Exercise details | Repeat the entire listing exactly. Omit all pictures.

Data to process |

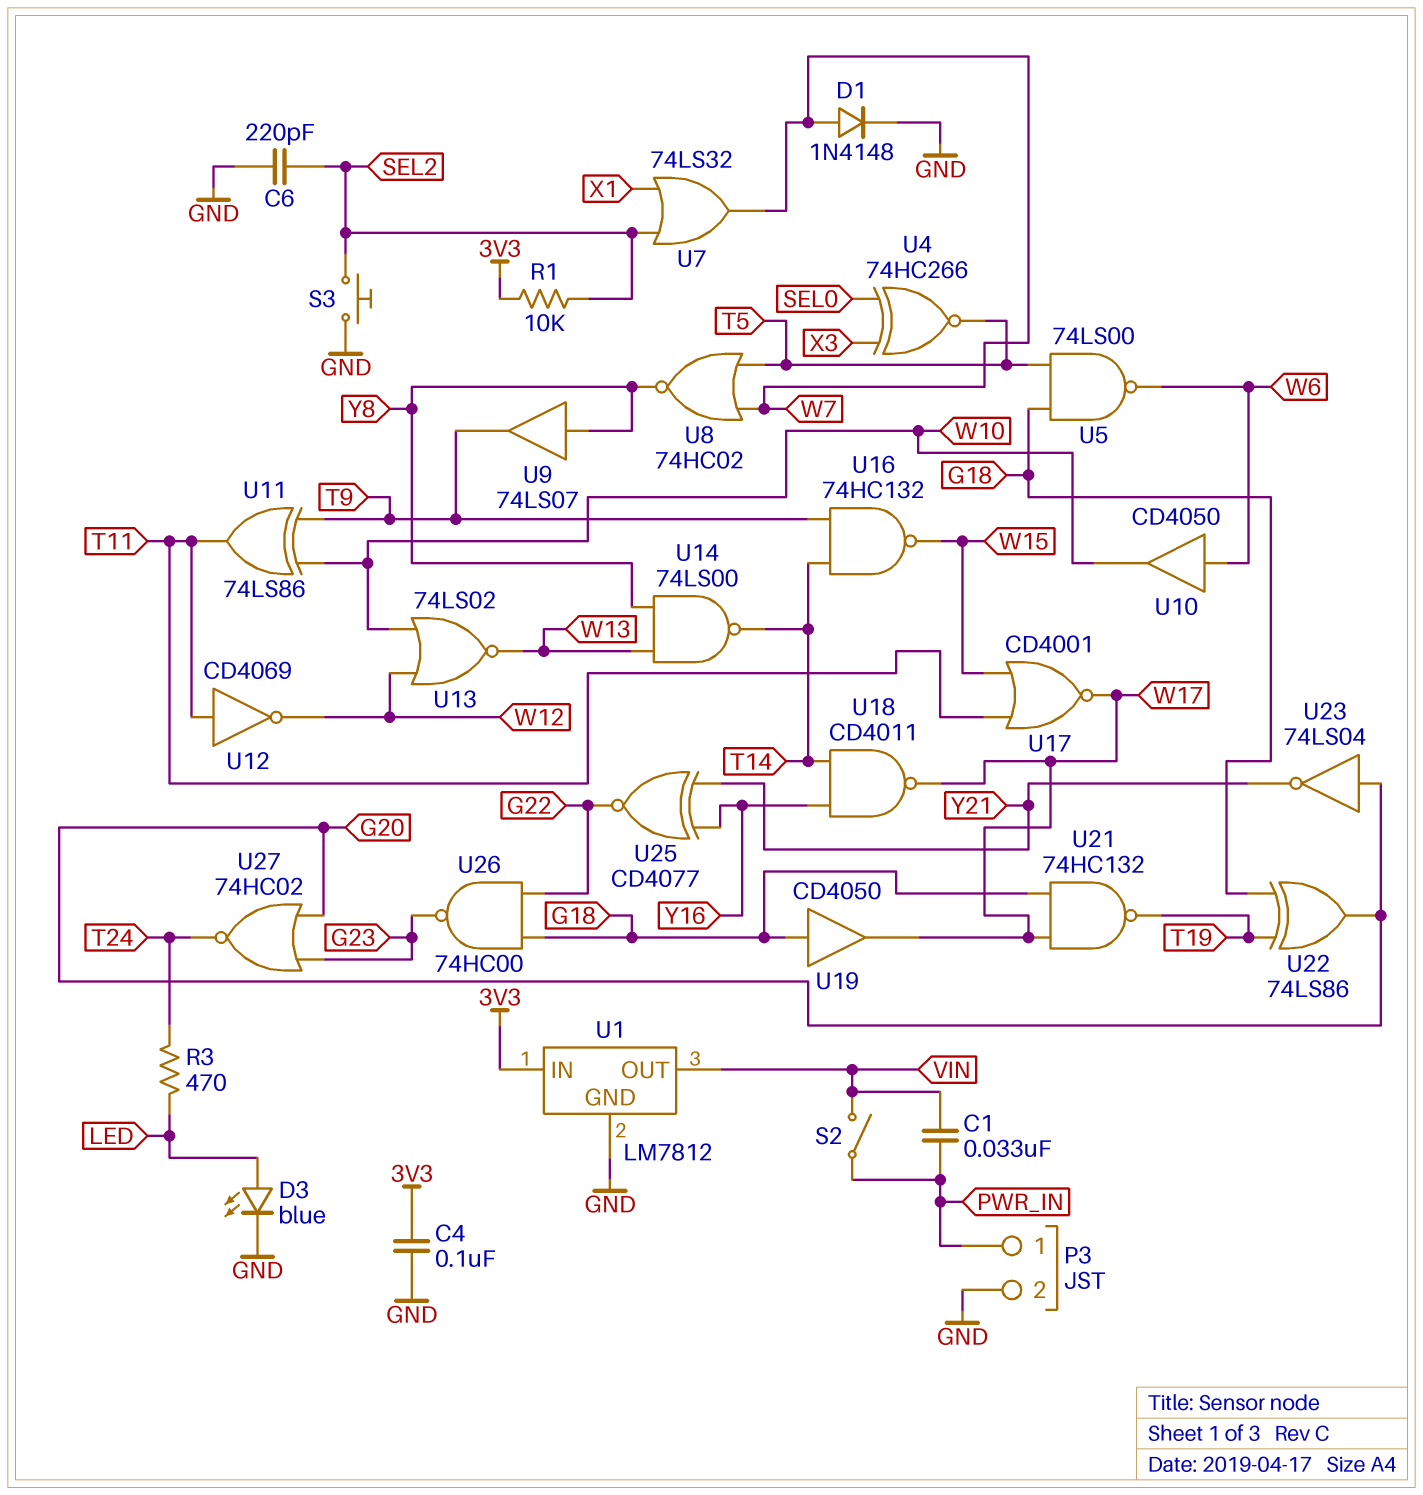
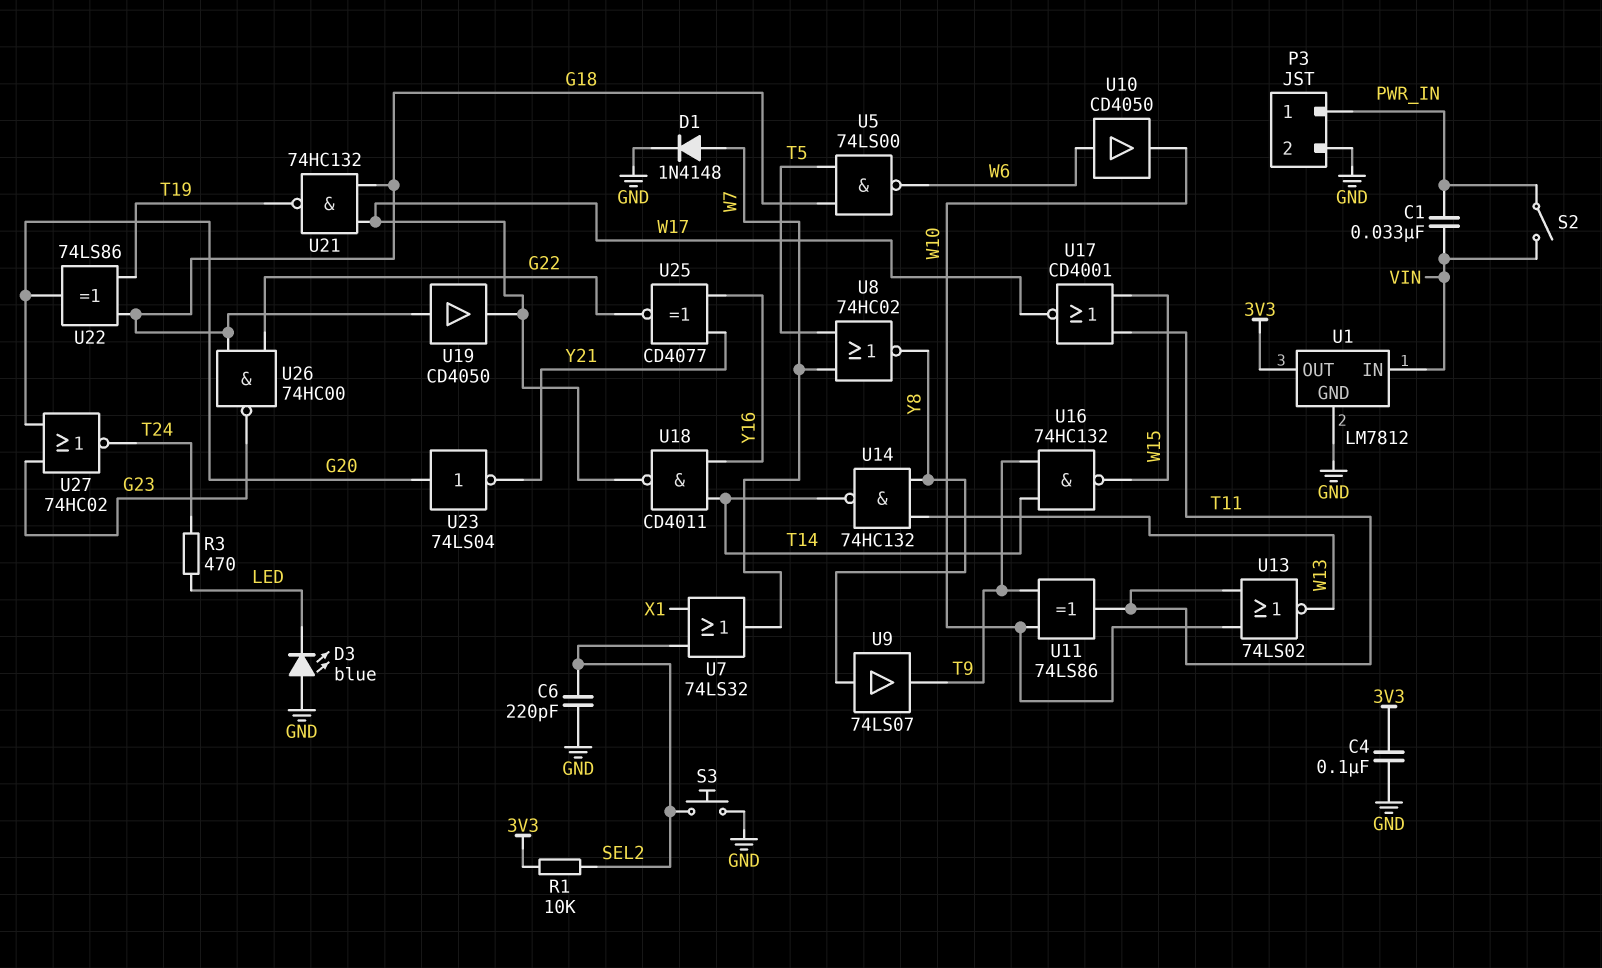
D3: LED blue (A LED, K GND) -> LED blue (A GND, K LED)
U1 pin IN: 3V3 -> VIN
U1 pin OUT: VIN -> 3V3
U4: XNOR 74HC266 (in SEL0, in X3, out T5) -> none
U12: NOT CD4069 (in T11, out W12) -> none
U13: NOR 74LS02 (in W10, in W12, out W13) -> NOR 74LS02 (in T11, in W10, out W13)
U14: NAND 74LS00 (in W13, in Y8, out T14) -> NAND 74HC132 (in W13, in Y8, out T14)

Task output |
D3: LED blue (A LED, K GND) -> LED blue (A GND, K LED)
U1 pin IN: 3V3 -> VIN
U1 pin OUT: VIN -> 3V3
U4: XNOR 74HC266 (in SEL0, in X3, out T5) -> none
U12: NOT CD4069 (in T11, out W12) -> none
U13: NOR 74LS02 (in W10, in W12, out W13) -> NOR 74LS02 (in T11, in W10, out W13)
U14: NAND 74LS00 (in W13, in Y8, out T14) -> NAND 74HC132 (in W13, in Y8, out T14)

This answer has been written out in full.